▶ **TASK STATEMENT**
Of the records below, reproduce only the span that opens with the line containing "purple eraser [276,418,345,467]" and closes with the last line.

Items from a data source
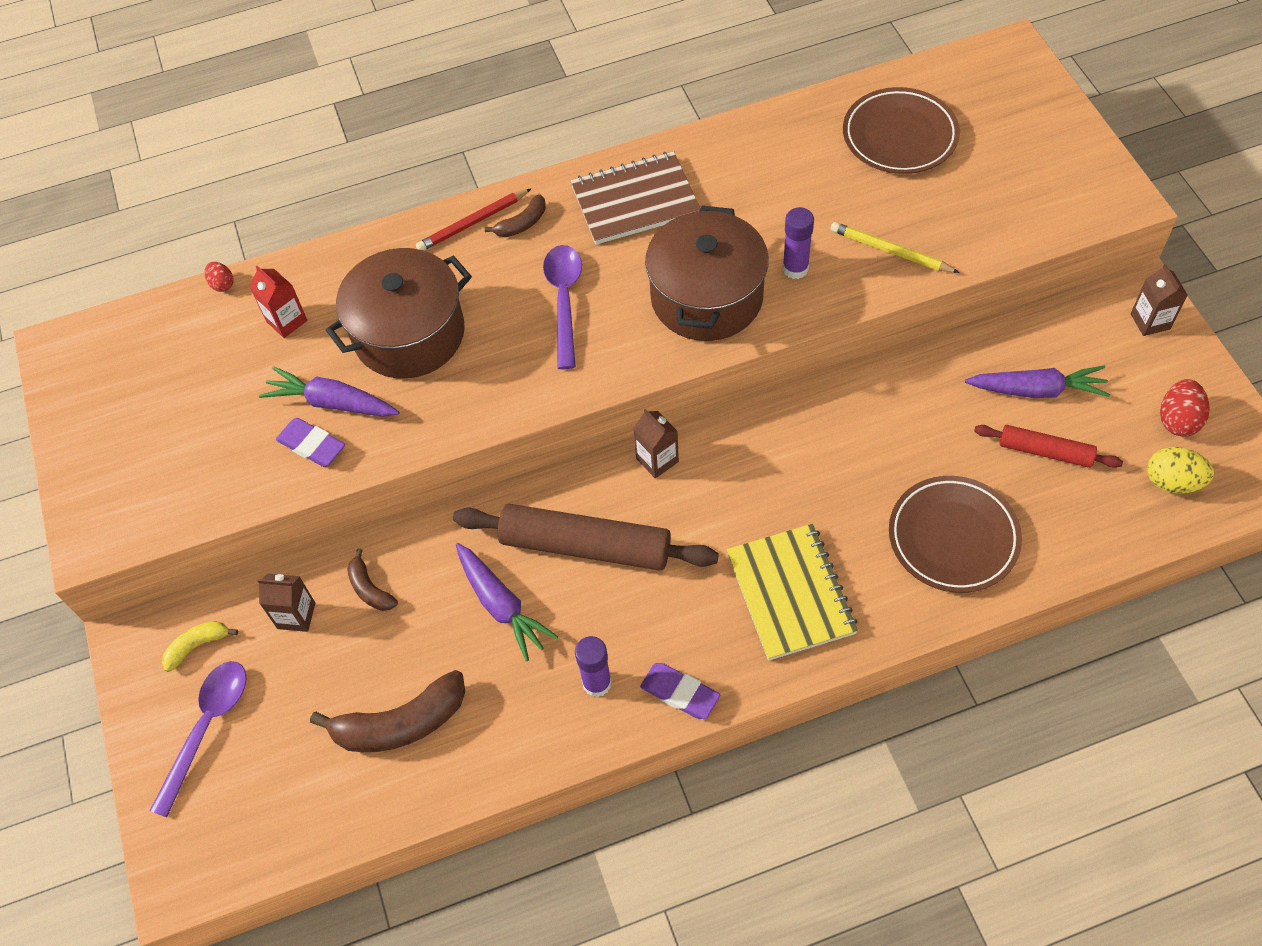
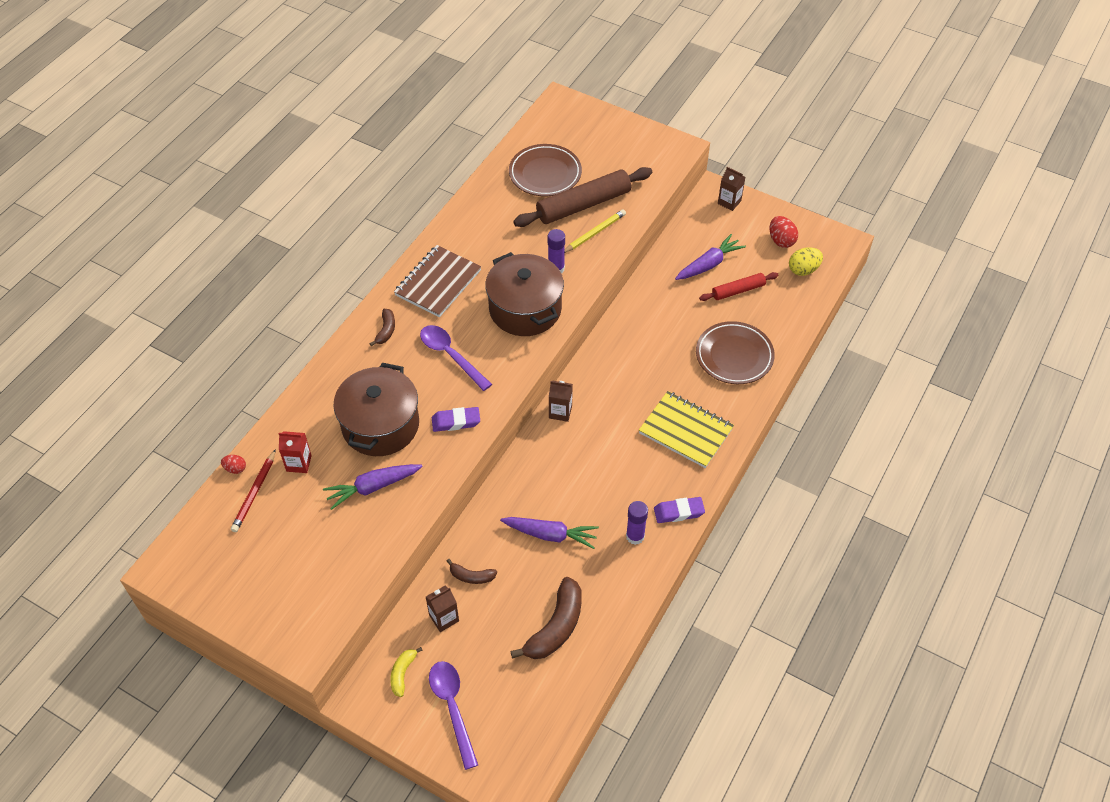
camera: 45 degrees left, 5 degrees down
purple eraser [276,418,345,467] -> purple eraser moved to [432,407,480,432]
red pencil [416,188,532,250] -> red pencil moved to [231,449,276,532]
brown rolling pin [453,504,719,571] -> brown rolling pin moved to [513,167,652,227]
yellow pencil [831,222,960,273] -> yellow pencil turned 150 degrees clockwise [565,209,626,253]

▶ **TASK RESULT**
purple eraser [276,418,345,467] -> purple eraser moved to [432,407,480,432]
red pencil [416,188,532,250] -> red pencil moved to [231,449,276,532]
brown rolling pin [453,504,719,571] -> brown rolling pin moved to [513,167,652,227]
yellow pencil [831,222,960,273] -> yellow pencil turned 150 degrees clockwise [565,209,626,253]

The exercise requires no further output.